§ TO DO
If a line of the entries below includes the word "VREF", it counts; state the total and nothing further.

§ SOURCE DATA

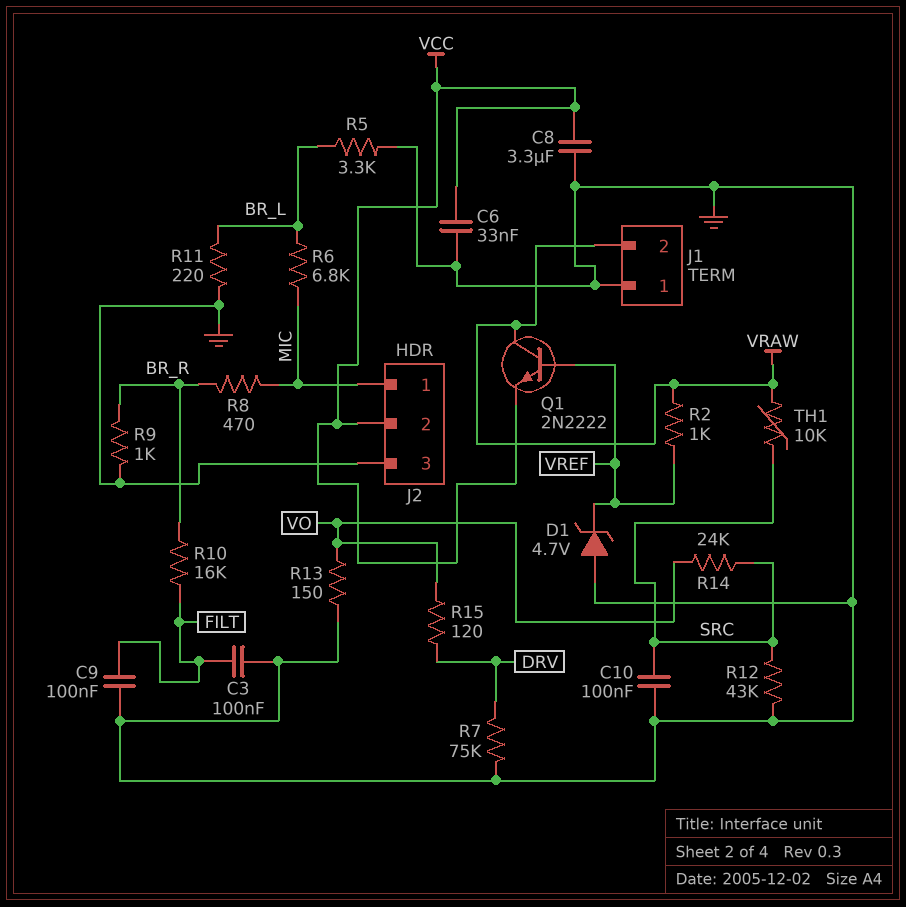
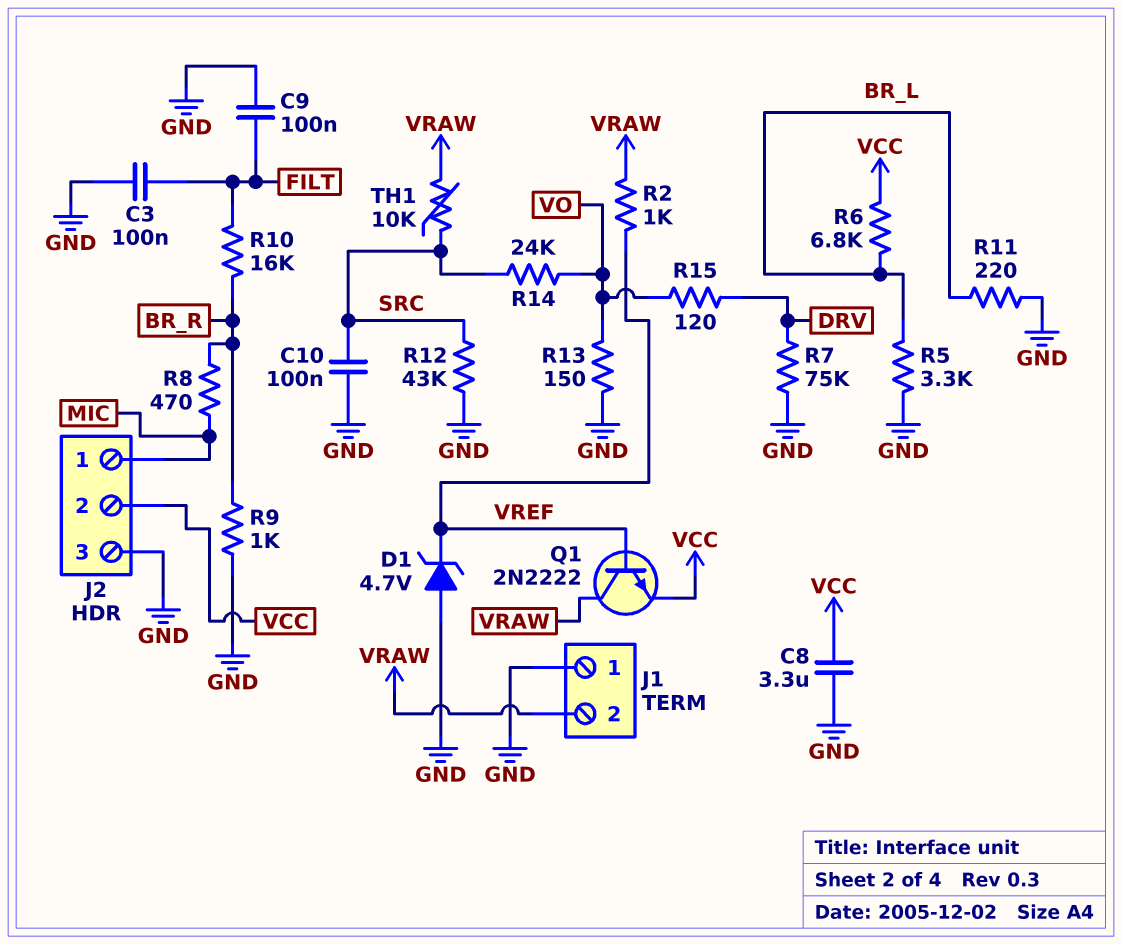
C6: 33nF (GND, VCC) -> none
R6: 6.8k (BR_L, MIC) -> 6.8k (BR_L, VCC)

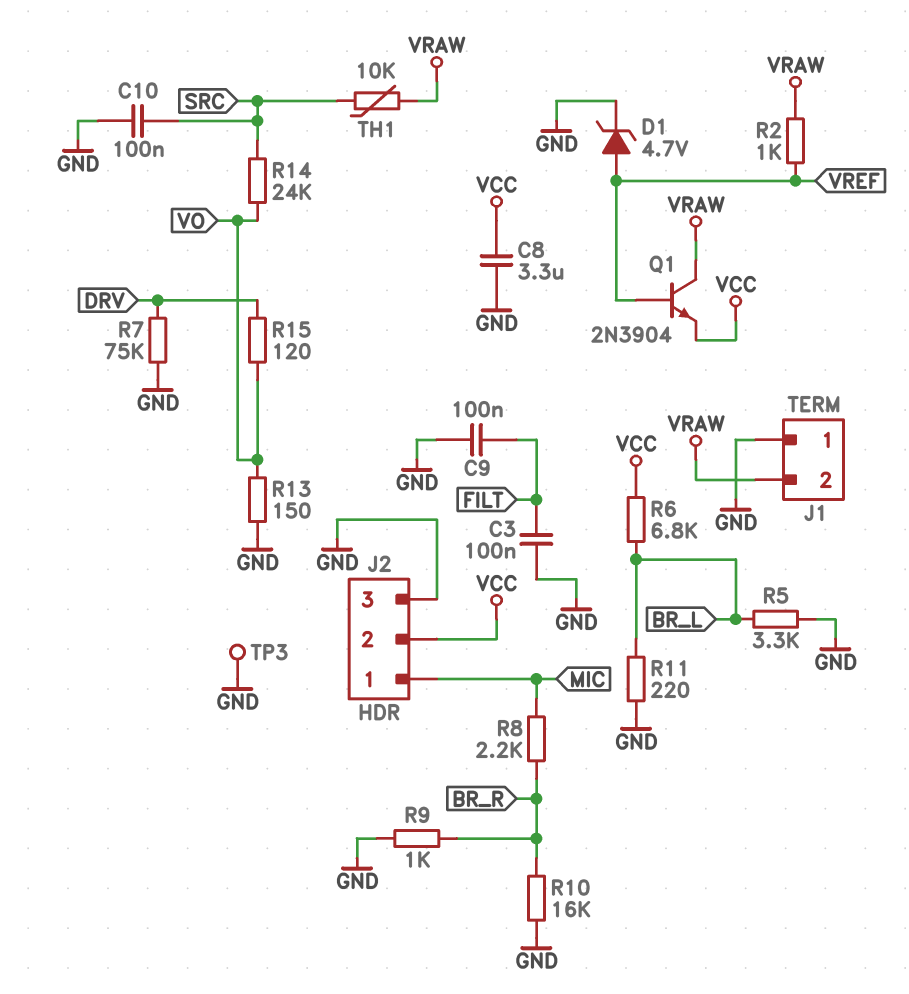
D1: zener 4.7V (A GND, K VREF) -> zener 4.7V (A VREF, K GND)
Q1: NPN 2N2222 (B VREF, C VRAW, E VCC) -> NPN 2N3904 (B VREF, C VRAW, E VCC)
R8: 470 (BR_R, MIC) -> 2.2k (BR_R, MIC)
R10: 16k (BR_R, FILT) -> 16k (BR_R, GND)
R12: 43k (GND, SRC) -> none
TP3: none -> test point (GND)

--

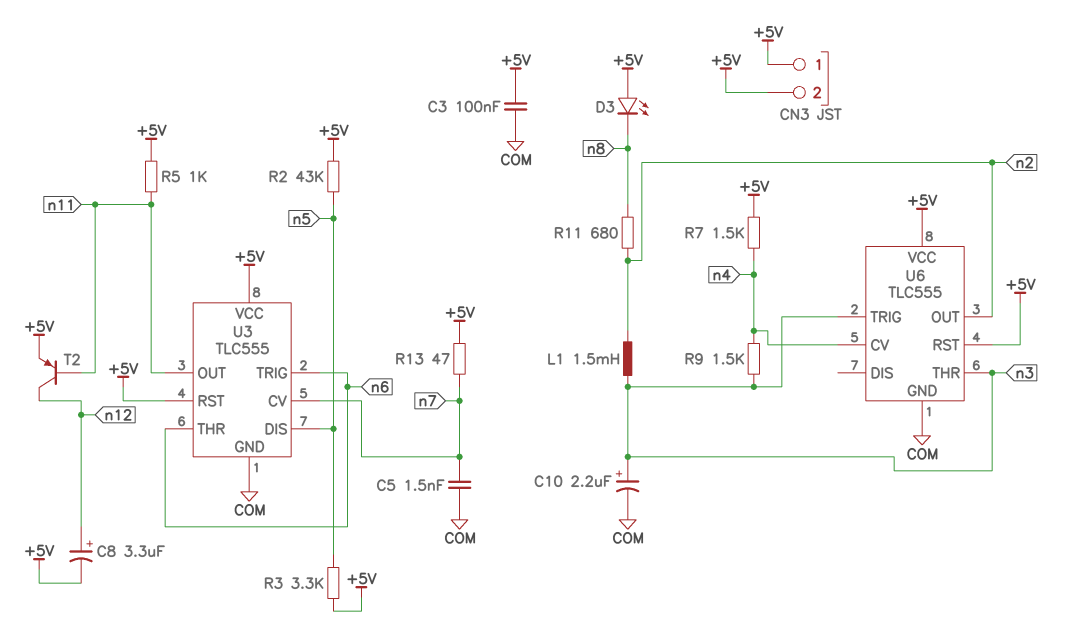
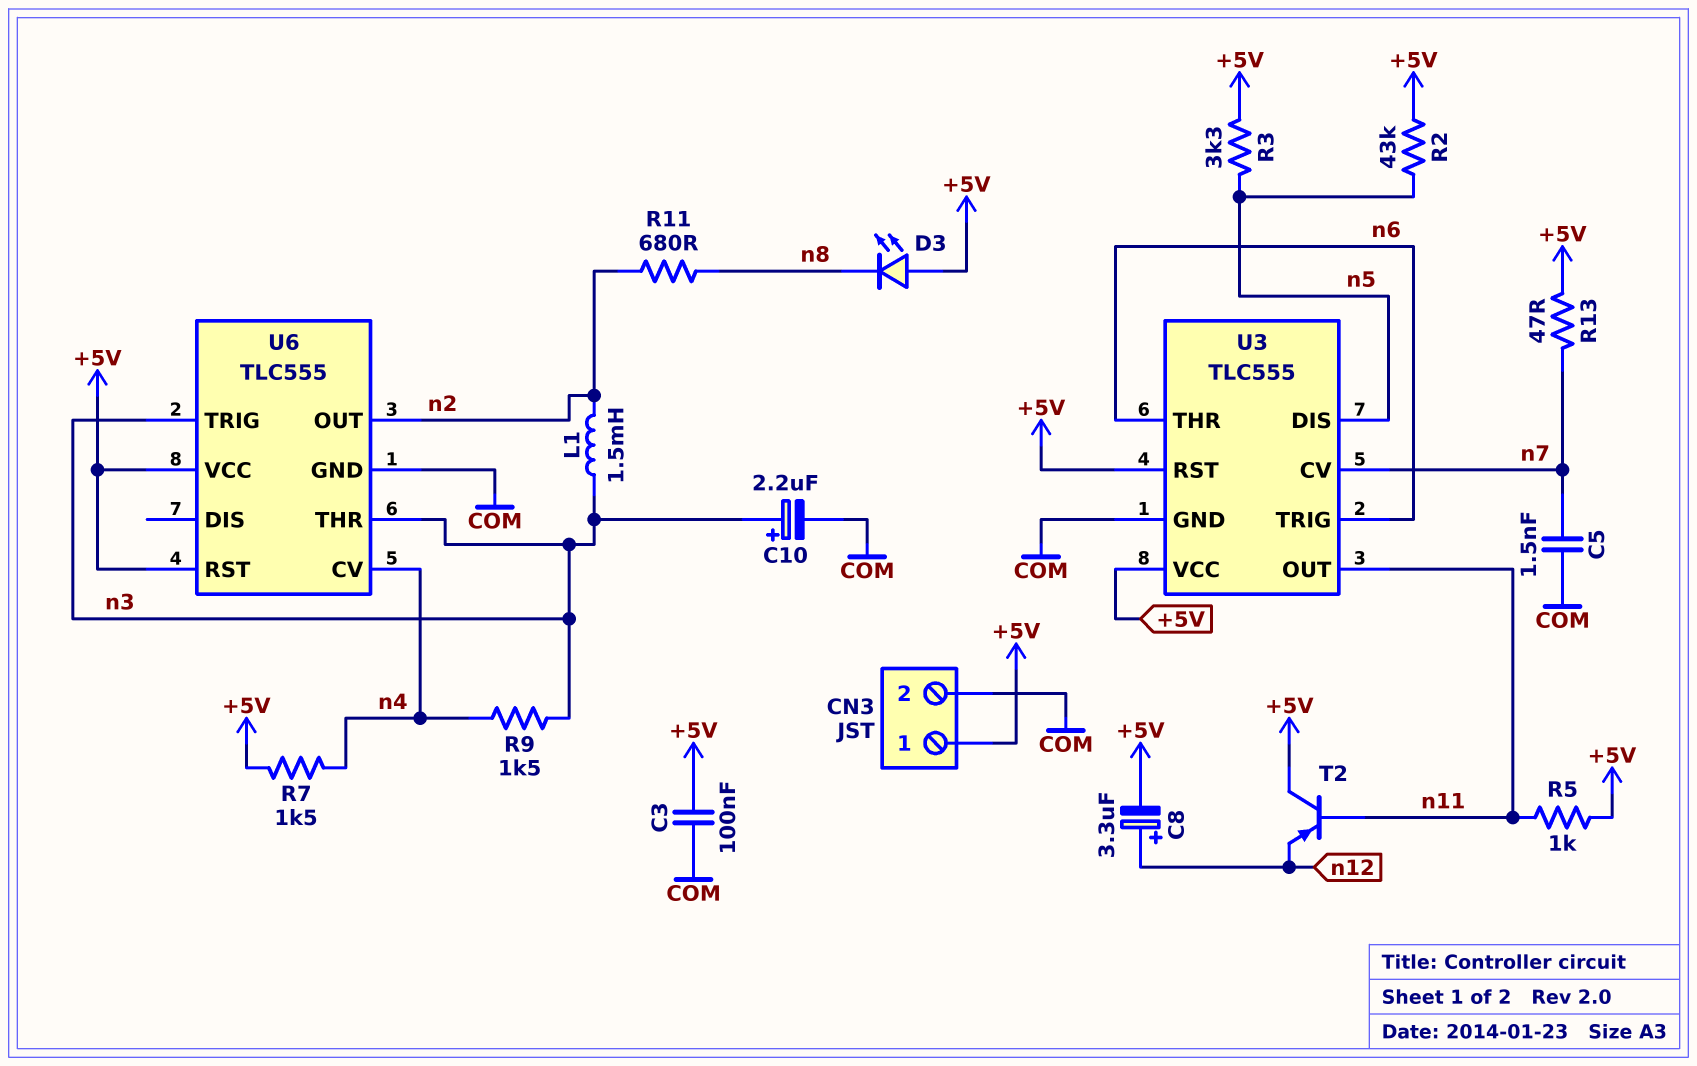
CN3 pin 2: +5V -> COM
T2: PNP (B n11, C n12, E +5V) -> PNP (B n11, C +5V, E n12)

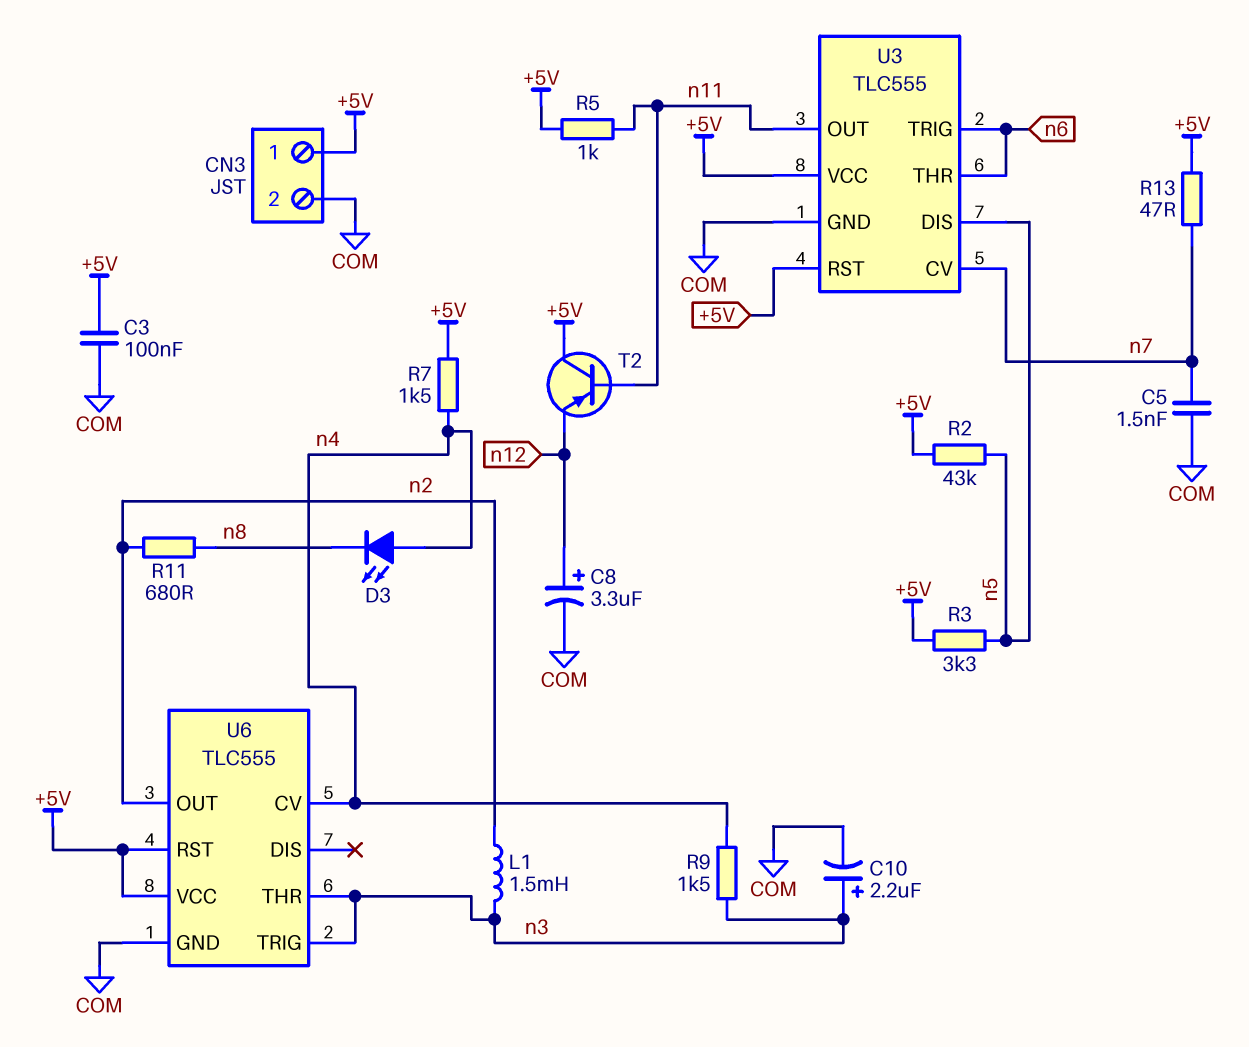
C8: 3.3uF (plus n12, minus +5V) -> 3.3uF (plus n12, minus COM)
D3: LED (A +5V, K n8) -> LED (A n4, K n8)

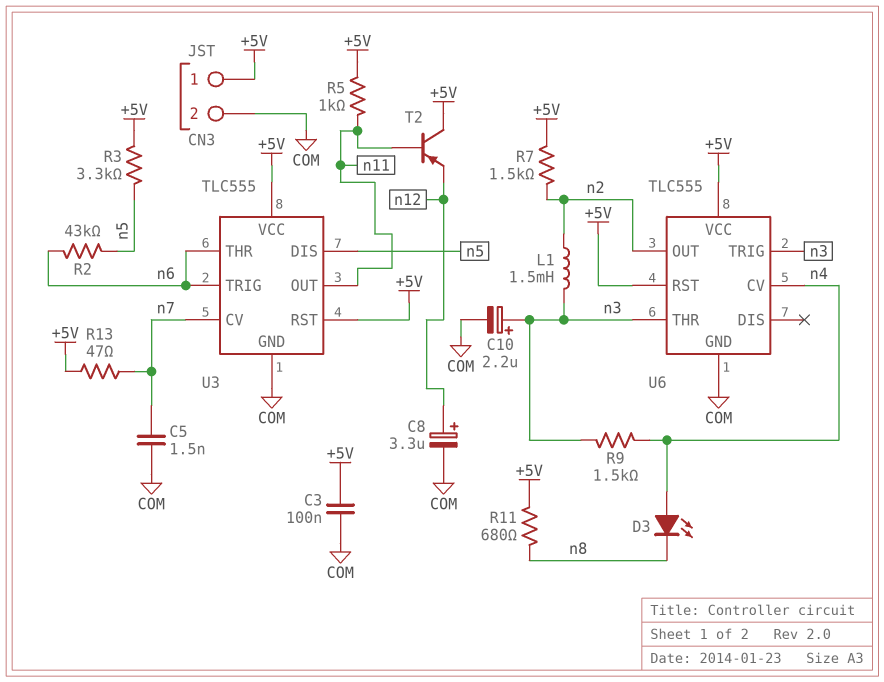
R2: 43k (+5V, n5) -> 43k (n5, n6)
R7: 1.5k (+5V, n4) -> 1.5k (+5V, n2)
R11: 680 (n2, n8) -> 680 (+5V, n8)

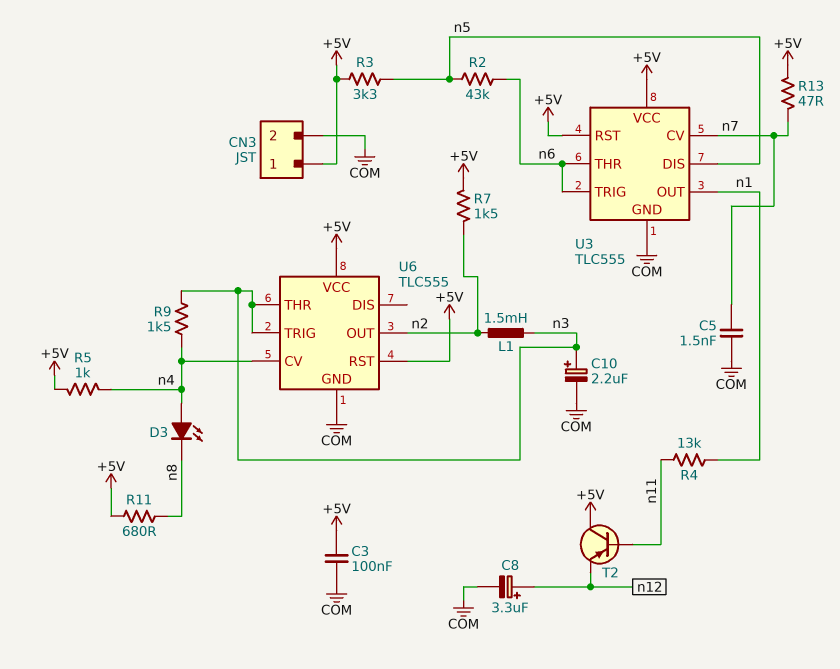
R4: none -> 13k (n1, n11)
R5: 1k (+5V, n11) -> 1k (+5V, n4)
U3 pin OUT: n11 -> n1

§ ANSWER
2